MATERIAL FOR THIS TASK Start Marker

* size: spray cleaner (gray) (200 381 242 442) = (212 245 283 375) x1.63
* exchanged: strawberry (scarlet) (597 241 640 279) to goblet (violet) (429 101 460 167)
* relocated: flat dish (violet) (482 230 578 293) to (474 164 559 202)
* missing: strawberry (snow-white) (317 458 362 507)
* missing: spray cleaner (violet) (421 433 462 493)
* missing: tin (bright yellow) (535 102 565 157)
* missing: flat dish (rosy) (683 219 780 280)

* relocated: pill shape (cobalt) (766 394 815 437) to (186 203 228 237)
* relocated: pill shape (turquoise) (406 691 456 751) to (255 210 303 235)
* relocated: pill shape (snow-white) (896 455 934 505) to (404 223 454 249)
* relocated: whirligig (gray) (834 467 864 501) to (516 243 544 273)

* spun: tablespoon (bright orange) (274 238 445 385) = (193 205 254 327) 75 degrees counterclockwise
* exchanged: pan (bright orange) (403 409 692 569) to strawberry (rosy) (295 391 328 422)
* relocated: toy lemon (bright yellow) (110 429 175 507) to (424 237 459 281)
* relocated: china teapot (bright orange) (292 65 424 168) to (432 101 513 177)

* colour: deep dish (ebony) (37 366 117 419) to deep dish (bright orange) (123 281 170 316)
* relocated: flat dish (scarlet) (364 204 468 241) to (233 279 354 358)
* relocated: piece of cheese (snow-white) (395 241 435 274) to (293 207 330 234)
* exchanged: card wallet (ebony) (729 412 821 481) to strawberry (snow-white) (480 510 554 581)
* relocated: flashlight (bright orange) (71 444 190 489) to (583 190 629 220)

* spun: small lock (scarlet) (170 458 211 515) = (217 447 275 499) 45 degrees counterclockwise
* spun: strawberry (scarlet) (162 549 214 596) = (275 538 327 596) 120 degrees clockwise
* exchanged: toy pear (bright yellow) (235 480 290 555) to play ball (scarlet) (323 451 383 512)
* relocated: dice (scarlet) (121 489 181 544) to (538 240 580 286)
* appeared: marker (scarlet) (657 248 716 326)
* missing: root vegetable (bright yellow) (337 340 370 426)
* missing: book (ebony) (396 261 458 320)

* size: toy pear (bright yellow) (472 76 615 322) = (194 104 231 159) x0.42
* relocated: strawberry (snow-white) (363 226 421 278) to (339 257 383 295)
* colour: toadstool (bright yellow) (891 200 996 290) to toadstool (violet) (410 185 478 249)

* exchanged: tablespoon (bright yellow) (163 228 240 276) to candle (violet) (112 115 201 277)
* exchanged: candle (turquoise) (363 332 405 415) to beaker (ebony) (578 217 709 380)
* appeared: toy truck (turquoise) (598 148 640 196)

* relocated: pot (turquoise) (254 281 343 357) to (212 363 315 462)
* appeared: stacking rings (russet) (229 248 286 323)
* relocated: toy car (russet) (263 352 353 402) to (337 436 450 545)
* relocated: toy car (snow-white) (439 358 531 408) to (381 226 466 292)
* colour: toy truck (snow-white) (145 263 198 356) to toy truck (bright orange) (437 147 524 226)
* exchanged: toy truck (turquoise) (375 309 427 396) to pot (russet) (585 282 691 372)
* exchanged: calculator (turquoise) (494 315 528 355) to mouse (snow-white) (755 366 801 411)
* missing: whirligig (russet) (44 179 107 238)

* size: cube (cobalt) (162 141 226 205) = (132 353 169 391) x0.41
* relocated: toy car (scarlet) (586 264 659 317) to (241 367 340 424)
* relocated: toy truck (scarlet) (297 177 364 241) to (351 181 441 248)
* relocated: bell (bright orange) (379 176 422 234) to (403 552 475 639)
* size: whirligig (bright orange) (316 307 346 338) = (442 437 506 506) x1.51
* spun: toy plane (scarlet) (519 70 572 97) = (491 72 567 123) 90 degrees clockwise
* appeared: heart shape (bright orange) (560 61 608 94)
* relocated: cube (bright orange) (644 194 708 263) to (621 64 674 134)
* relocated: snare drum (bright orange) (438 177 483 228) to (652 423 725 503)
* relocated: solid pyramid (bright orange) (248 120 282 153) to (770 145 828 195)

MATERIAL FOR THIS TASK End Marker

ASSIGNMENT:
Show all lines in the entries above where the string "cleaner" appears.

ANSWER BOX:
* size: spray cleaner (gray) (200 381 242 442) = (212 245 283 375) x1.63
* missing: spray cleaner (violet) (421 433 462 493)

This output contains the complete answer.